[SUPPLIED INFORMATION]:

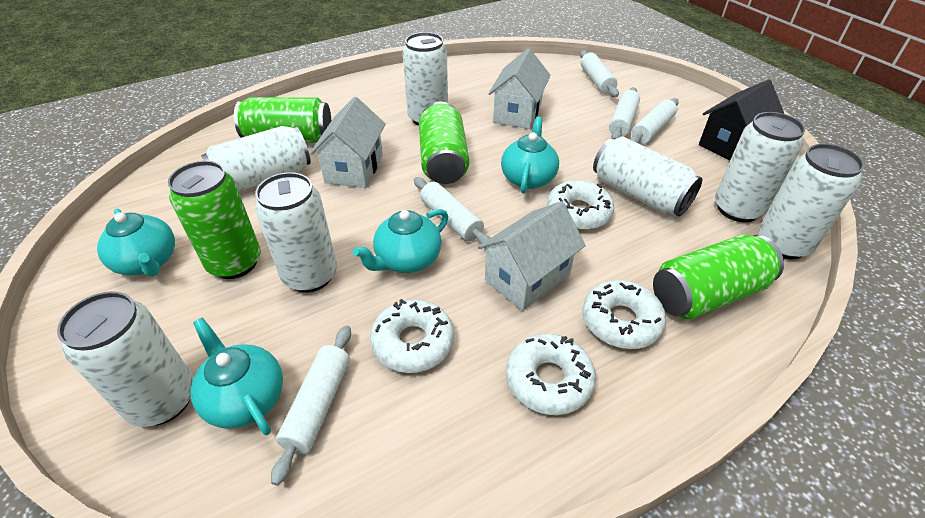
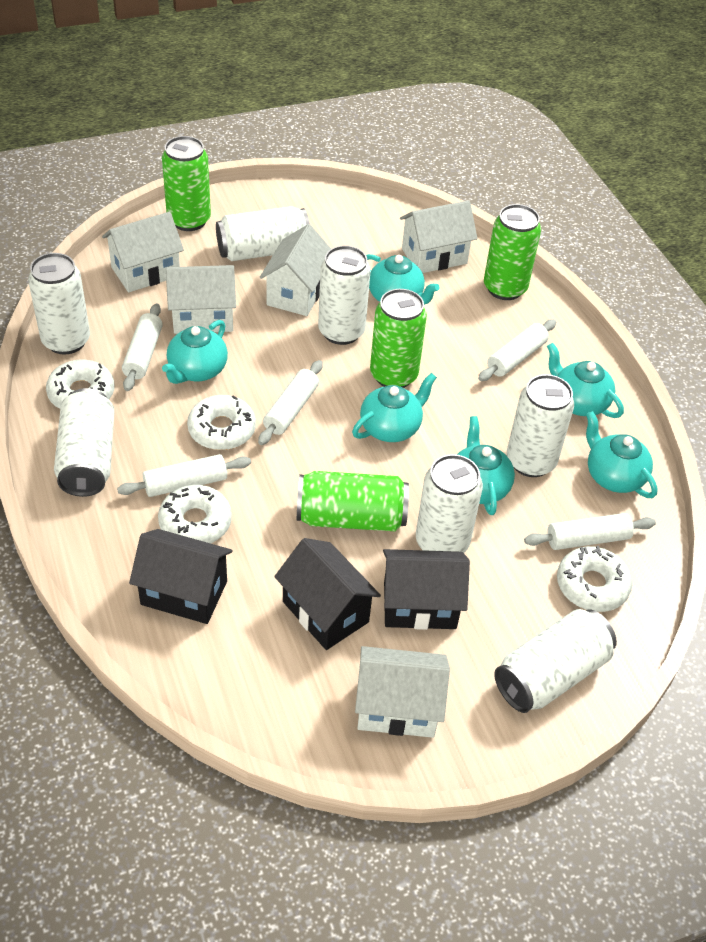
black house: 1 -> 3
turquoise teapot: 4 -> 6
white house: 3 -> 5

[REQUIREMENT]:
From the data above, write out everything exactly except the pictures.

[WRITTEN RESPONSE]:
black house: 1 -> 3
turquoise teapot: 4 -> 6
white house: 3 -> 5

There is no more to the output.